_Data block_
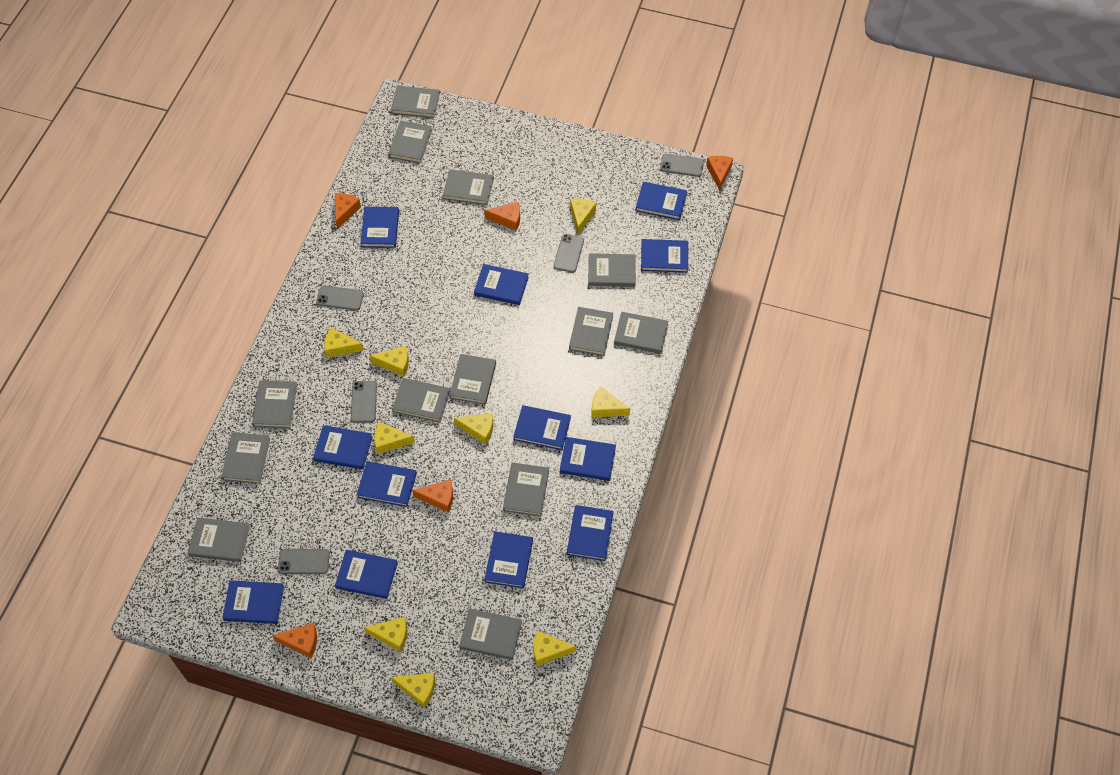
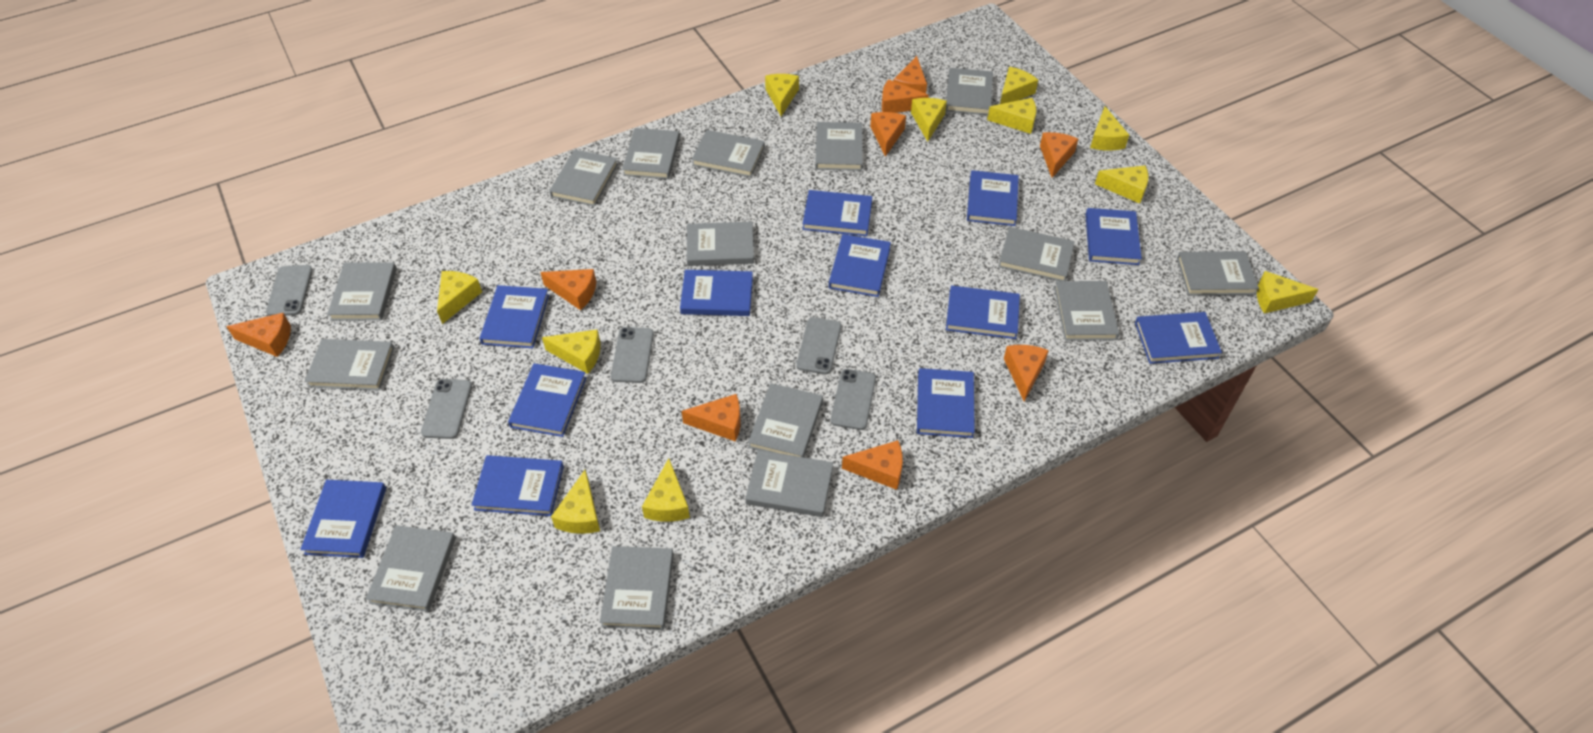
grey book: 13 -> 15
orange cheese: 5 -> 9
yellow cheese: 9 -> 11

_About this exercise_
Omit every picture, then reproduce the rest of the listing exactly.

_Final answer_
grey book: 13 -> 15
orange cheese: 5 -> 9
yellow cheese: 9 -> 11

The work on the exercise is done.